== Supplied material ==

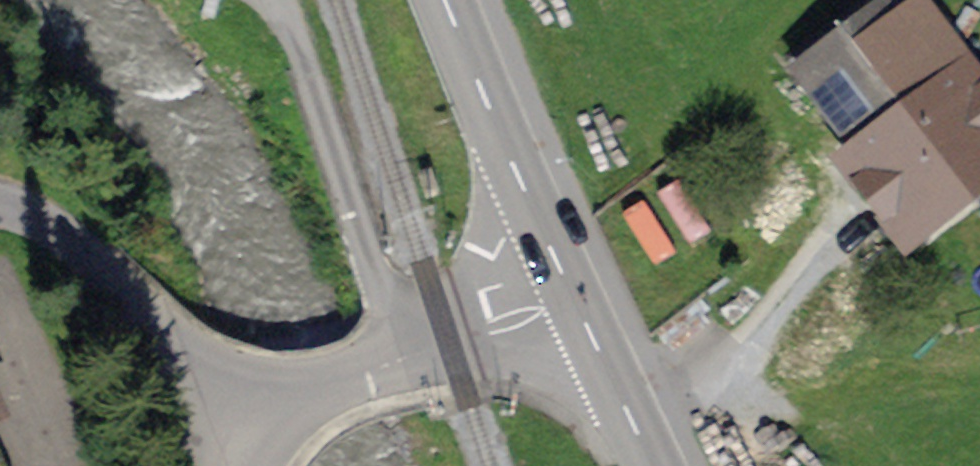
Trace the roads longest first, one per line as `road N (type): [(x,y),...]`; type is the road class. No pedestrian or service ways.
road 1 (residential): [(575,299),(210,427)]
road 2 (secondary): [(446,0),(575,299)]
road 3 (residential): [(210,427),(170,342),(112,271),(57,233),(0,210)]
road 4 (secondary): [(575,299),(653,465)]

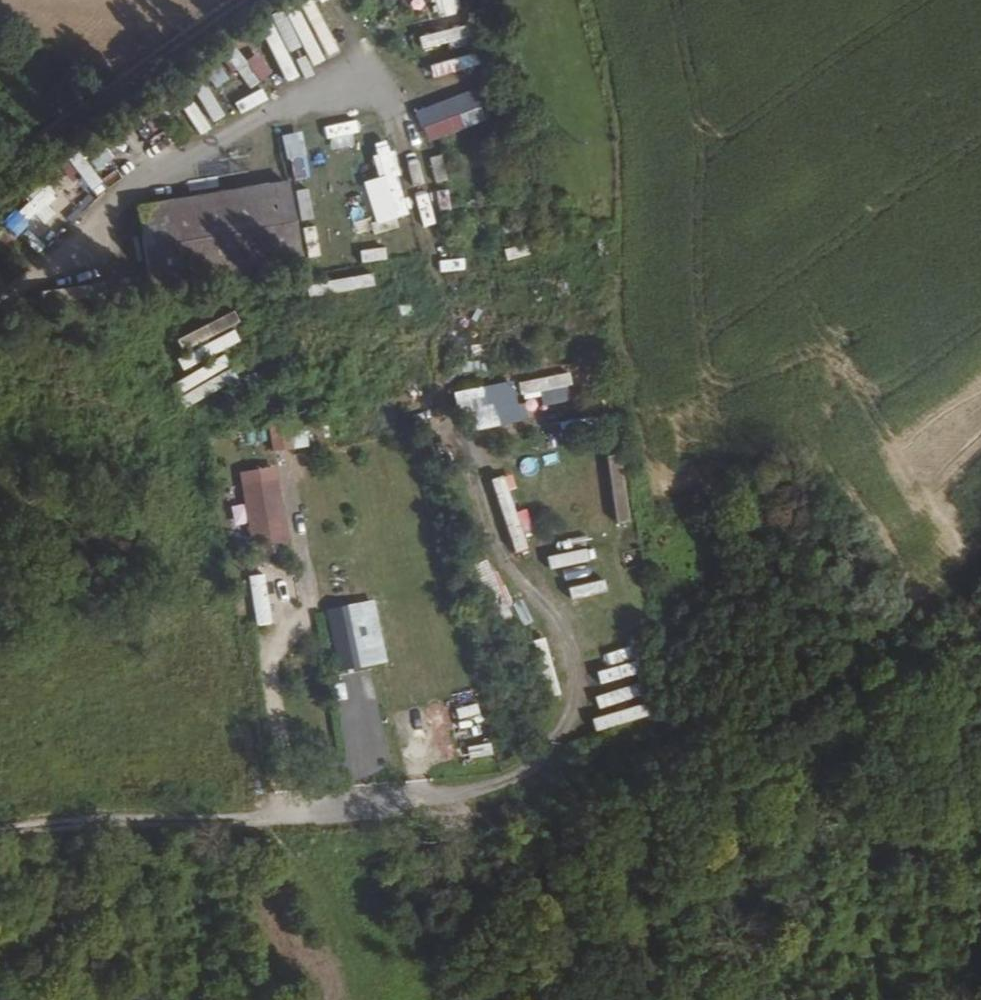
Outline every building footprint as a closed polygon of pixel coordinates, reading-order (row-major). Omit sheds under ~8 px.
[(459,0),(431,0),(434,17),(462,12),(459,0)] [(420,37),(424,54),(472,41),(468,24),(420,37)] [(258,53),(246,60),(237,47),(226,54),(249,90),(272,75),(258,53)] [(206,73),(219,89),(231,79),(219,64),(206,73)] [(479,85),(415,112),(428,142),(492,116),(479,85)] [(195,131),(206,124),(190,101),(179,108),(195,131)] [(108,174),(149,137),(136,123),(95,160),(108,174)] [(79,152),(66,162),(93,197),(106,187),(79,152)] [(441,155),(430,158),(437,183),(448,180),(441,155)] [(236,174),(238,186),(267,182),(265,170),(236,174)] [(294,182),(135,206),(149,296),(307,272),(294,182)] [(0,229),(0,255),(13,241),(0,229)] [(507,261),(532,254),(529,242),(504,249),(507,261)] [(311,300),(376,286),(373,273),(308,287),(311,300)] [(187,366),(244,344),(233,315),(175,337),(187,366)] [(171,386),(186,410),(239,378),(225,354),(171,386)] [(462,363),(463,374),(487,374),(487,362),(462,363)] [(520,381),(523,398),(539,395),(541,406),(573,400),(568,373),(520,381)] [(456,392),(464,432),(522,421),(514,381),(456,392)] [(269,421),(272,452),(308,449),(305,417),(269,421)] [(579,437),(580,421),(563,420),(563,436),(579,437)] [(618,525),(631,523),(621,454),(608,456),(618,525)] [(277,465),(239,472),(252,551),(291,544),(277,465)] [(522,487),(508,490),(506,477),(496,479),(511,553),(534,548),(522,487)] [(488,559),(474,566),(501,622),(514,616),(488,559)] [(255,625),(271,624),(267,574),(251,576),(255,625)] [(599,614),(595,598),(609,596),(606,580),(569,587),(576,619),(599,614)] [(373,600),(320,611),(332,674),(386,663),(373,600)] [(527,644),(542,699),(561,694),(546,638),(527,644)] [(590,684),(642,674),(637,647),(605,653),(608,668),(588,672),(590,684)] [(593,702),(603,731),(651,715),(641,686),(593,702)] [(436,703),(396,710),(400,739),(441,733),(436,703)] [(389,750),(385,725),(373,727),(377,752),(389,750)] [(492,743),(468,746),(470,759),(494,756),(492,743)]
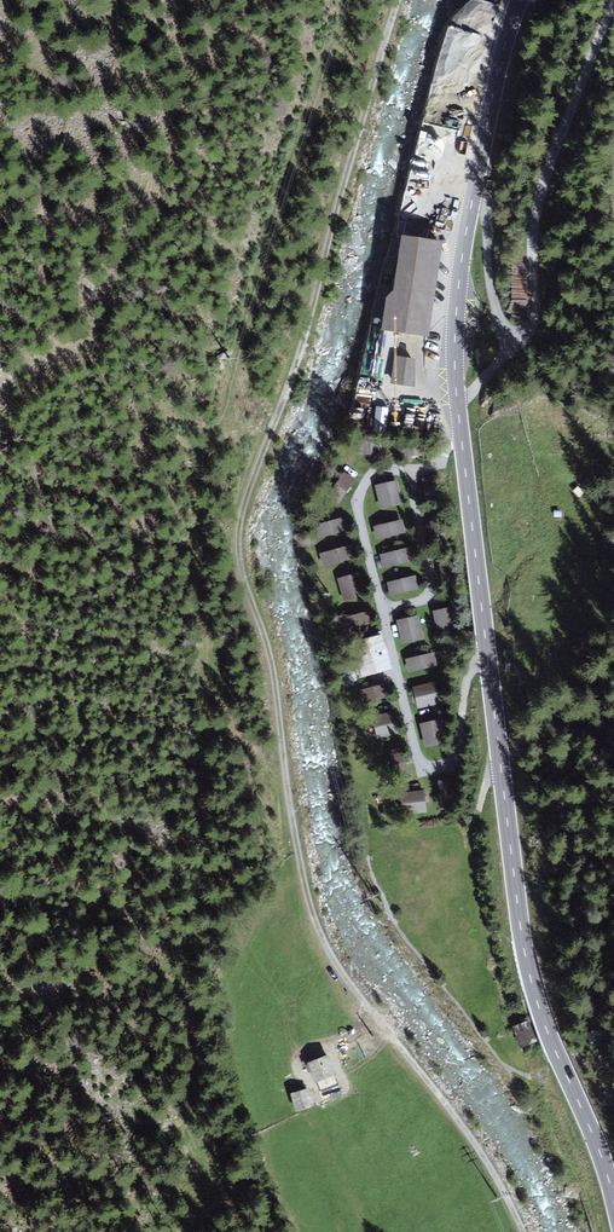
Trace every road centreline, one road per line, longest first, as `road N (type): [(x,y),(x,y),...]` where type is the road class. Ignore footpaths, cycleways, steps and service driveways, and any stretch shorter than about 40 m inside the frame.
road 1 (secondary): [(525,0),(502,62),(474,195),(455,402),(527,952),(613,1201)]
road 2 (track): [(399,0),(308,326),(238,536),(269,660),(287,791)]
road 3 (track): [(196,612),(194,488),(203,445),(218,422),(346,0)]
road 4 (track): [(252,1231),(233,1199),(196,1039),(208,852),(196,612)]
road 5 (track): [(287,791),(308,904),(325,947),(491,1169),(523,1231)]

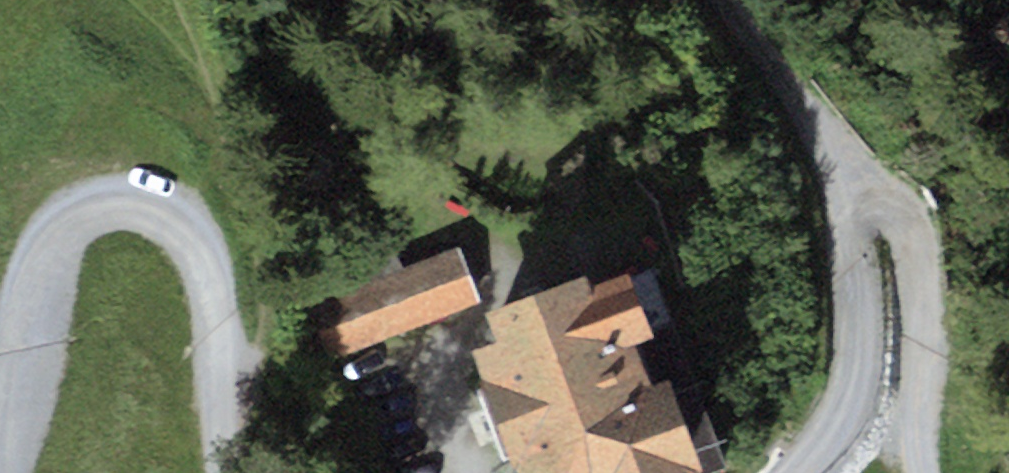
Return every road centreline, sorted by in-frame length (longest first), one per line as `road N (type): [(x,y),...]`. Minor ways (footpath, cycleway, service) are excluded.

== Aim of the task ==
Keep each line of the records exactly as it is while transcribing them, but leave the images behind.

== Task response ==
Trace the roads longest first, one per line as `road N (type): [(x,y),...]`; type is the road class. No pedestrian or service ways.
road 1 (residential): [(575,299),(210,427)]
road 2 (secondary): [(446,0),(575,299)]
road 3 (residential): [(210,427),(170,342),(112,271),(57,233),(0,210)]
road 4 (secondary): [(575,299),(653,465)]

Outline every building footprint as a closed polygon of pixel coordinates, reading-order (row-major). Omit sheds under ~8 px.
[(459,0),(431,0),(434,17),(462,12),(459,0)] [(420,37),(424,54),(472,41),(468,24),(420,37)] [(258,53),(246,60),(237,47),(226,54),(249,90),(272,75),(258,53)] [(206,73),(219,89),(231,79),(219,64),(206,73)] [(479,85),(415,112),(428,142),(492,116),(479,85)] [(195,131),(206,124),(190,101),(179,108),(195,131)] [(108,174),(149,137),(136,123),(95,160),(108,174)] [(79,152),(66,162),(93,197),(106,187),(79,152)] [(441,155),(430,158),(437,183),(448,180),(441,155)] [(236,174),(238,186),(267,182),(265,170),(236,174)] [(294,182),(135,206),(149,296),(307,272),(294,182)] [(0,229),(0,255),(13,241),(0,229)] [(507,261),(532,254),(529,242),(504,249),(507,261)] [(311,300),(376,286),(373,273),(308,287),(311,300)] [(187,366),(244,344),(233,315),(175,337),(187,366)] [(171,386),(186,410),(239,378),(225,354),(171,386)] [(462,363),(463,374),(487,374),(487,362),(462,363)] [(520,381),(523,398),(539,395),(541,406),(573,400),(568,373),(520,381)] [(456,392),(464,432),(522,421),(514,381),(456,392)] [(269,421),(272,452),(308,449),(305,417),(269,421)] [(579,437),(580,421),(563,420),(563,436),(579,437)] [(618,525),(631,523),(621,454),(608,456),(618,525)] [(277,465),(239,472),(252,551),(291,544),(277,465)] [(522,487),(508,490),(506,477),(496,479),(511,553),(534,548),(522,487)] [(488,559),(474,566),(501,622),(514,616),(488,559)] [(255,625),(271,624),(267,574),(251,576),(255,625)] [(599,614),(595,598),(609,596),(606,580),(569,587),(576,619),(599,614)] [(373,600),(320,611),(332,674),(386,663),(373,600)] [(527,644),(542,699),(561,694),(546,638),(527,644)] [(590,684),(642,674),(637,647),(605,653),(608,668),(588,672),(590,684)] [(593,702),(603,731),(651,715),(641,686),(593,702)] [(436,703),(396,710),(400,739),(441,733),(436,703)] [(389,750),(385,725),(373,727),(377,752),(389,750)] [(492,743),(468,746),(470,759),(494,756),(492,743)]
Trace every road centreline, one road per line, longest first, as `road N (type): [(x,y),(x,y),...]` where type is the road class. Ignore footpaths, cycleways, steps and service driveways, and any stretch shorter than about 40 m inside the frame.
road 1 (secondary): [(525,0),(502,62),(474,195),(455,402),(527,952),(613,1201)]
road 2 (track): [(399,0),(308,326),(238,536),(269,660),(287,791)]
road 3 (track): [(196,612),(194,488),(203,445),(218,422),(346,0)]
road 4 (track): [(252,1231),(233,1199),(196,1039),(208,852),(196,612)]
road 5 (track): [(287,791),(308,904),(325,947),(491,1169),(523,1231)]

Return every road centreline, sorted by in-frame length (longest first), one per line as `road N (type): [(x,y),...]`. Minor ways (footpath, cycleway, service) are excluded.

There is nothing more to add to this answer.